■ WORK TO COMPLETE: Gather all lines with "power" from the records.

■ RECORDS FOR THIS TASK:
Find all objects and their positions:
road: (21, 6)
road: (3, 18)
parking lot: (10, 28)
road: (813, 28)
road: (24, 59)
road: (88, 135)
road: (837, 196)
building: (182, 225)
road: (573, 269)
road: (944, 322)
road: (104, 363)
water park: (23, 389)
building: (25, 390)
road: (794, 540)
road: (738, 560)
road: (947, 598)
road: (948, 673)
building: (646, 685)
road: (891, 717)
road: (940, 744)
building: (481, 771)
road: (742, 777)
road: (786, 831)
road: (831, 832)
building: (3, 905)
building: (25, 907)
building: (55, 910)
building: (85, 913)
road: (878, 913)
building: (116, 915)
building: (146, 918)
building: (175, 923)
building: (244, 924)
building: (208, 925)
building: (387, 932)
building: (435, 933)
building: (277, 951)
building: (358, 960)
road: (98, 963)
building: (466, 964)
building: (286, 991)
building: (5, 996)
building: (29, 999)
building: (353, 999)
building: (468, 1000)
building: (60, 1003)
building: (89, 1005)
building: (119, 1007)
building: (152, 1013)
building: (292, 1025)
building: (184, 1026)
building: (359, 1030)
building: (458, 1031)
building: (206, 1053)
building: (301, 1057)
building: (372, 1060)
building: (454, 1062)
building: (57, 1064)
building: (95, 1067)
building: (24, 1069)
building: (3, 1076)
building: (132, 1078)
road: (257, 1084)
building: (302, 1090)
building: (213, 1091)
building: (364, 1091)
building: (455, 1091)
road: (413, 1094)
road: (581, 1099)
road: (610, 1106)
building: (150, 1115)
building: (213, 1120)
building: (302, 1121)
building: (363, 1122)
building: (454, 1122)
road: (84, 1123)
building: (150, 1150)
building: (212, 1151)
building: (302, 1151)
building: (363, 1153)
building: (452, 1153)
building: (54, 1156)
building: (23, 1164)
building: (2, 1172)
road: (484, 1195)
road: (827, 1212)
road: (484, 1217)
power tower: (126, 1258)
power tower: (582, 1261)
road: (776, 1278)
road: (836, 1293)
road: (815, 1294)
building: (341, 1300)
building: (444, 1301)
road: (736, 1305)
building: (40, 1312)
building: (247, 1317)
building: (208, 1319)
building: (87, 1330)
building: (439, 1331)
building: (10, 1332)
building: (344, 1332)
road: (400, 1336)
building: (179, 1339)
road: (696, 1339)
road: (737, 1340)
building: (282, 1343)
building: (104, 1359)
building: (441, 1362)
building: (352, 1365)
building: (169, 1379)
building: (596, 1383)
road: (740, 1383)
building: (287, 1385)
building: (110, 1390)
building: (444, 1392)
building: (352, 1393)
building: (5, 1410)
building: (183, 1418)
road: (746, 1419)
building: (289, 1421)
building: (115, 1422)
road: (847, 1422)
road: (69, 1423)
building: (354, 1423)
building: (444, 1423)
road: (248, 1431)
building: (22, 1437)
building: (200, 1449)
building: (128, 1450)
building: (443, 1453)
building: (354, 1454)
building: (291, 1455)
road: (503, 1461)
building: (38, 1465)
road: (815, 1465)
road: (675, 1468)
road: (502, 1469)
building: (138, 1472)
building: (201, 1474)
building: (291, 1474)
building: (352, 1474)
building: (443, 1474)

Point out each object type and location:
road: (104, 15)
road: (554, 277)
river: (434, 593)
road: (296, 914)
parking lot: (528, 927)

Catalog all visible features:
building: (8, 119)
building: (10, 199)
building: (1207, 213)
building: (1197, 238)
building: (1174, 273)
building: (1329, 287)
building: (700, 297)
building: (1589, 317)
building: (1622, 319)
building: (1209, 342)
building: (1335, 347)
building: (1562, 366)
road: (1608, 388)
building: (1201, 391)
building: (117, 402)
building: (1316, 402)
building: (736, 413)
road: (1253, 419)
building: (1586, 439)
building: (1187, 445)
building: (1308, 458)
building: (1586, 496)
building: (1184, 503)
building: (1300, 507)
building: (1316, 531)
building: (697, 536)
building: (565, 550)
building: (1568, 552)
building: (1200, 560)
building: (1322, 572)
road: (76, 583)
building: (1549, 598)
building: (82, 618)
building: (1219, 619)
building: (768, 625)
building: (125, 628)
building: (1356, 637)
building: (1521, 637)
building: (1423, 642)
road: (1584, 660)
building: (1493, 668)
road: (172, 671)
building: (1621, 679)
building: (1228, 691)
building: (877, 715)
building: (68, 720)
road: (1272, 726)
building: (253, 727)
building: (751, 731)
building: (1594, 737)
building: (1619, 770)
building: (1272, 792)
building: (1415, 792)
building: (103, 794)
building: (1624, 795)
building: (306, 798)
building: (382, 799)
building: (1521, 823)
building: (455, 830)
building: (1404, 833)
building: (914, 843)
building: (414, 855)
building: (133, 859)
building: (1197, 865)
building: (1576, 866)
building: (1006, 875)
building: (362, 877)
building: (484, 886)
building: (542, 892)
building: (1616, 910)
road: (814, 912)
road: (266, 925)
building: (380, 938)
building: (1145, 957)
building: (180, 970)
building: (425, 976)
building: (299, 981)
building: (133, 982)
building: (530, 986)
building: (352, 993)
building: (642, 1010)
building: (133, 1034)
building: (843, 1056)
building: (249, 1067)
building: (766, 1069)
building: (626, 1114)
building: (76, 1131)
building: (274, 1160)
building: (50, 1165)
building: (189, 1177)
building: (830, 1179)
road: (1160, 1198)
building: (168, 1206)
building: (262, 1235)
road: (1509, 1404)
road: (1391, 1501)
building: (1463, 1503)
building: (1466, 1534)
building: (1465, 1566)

■ ANSWER BOX:
power tower: (126, 1258)
power tower: (582, 1261)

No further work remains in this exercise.